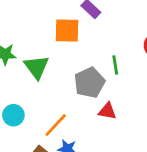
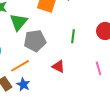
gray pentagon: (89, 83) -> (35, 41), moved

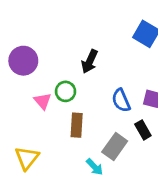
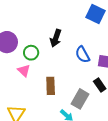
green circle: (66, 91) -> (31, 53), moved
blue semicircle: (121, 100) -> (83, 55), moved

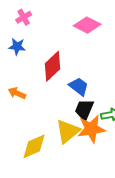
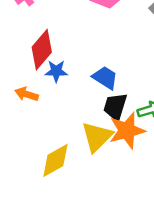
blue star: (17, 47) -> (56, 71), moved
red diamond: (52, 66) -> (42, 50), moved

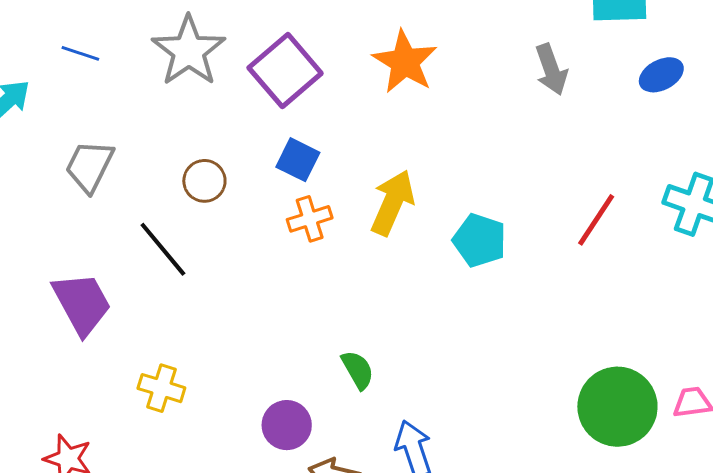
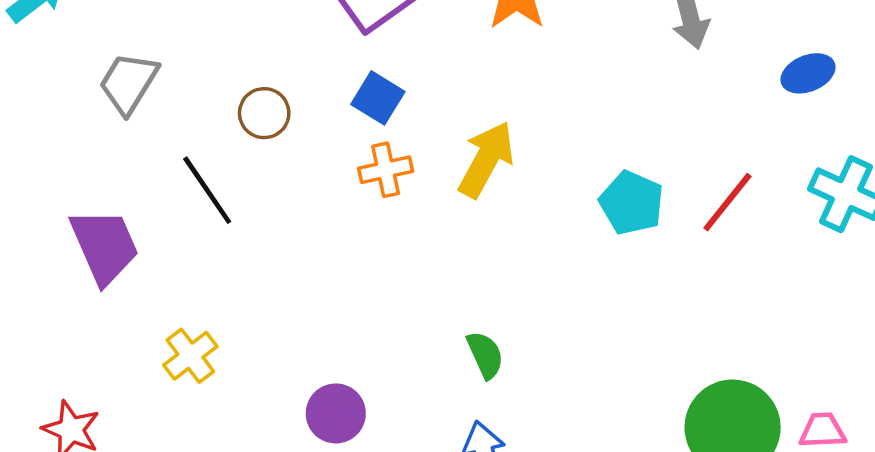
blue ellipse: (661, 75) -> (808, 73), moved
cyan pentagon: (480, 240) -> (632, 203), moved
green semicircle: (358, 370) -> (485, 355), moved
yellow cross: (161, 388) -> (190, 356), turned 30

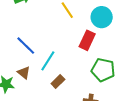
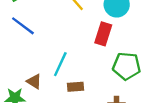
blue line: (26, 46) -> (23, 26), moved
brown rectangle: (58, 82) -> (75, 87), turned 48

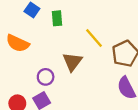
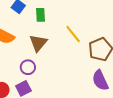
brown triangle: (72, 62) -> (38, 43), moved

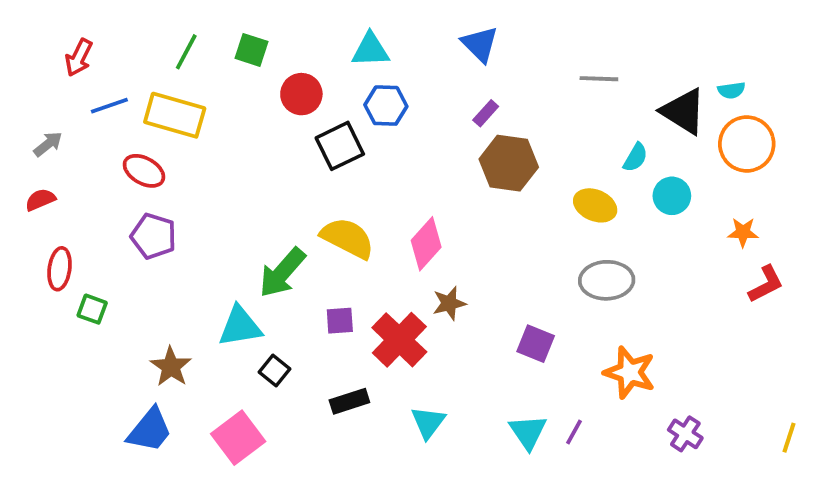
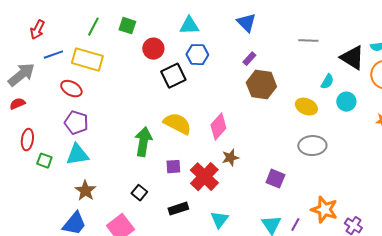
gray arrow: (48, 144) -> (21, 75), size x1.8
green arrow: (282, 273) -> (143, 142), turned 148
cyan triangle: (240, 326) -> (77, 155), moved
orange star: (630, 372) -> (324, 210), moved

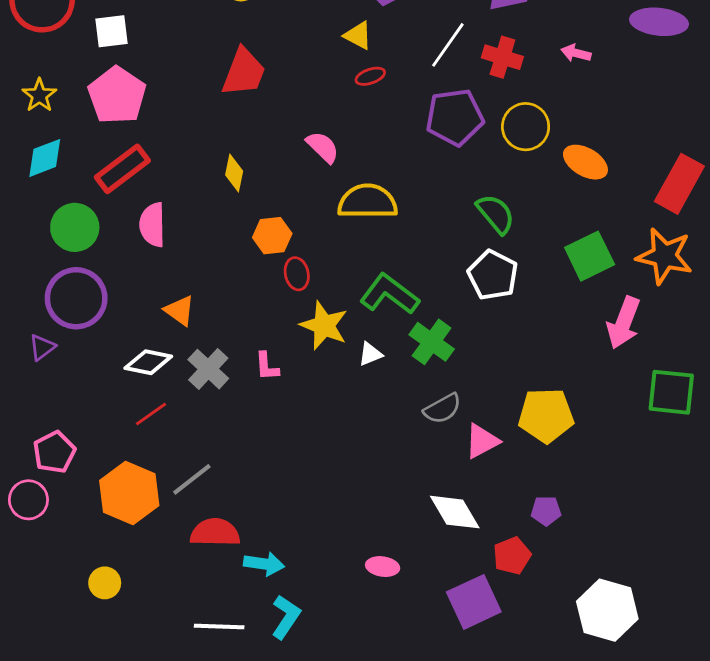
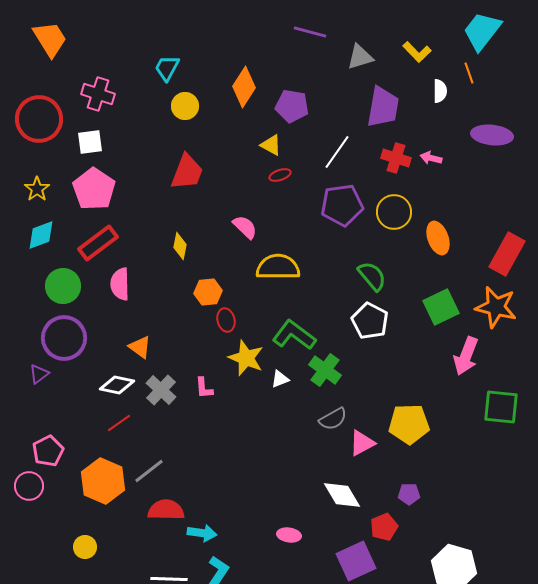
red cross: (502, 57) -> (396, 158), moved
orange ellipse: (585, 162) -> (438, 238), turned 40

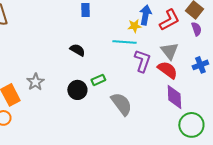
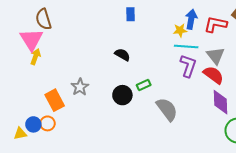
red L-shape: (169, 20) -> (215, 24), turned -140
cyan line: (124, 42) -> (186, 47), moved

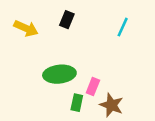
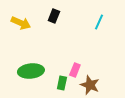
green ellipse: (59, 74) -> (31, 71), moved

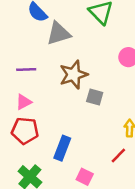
════════════════
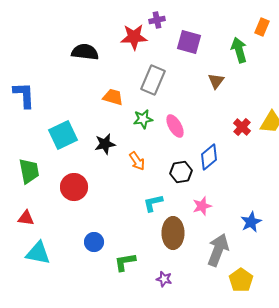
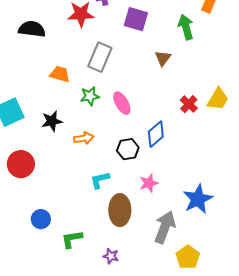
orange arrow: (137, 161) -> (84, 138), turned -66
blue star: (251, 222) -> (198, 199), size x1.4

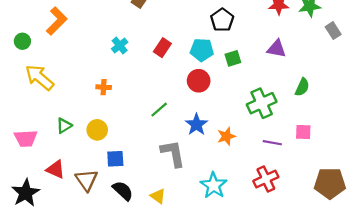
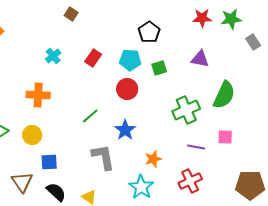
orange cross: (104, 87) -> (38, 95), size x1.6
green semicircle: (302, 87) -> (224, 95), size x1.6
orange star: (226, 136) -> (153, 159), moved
════════════════
> [Work instructions]:
What lines of the listing contain the word "orange"? Copy them all.

> [Final answer]:
orange star: (630, 372) -> (324, 210), moved
orange ellipse: (585, 162) -> (438, 238), turned 40
orange arrow: (137, 161) -> (84, 138), turned -66
orange cross: (104, 87) -> (38, 95), size x1.6
orange star: (226, 136) -> (153, 159), moved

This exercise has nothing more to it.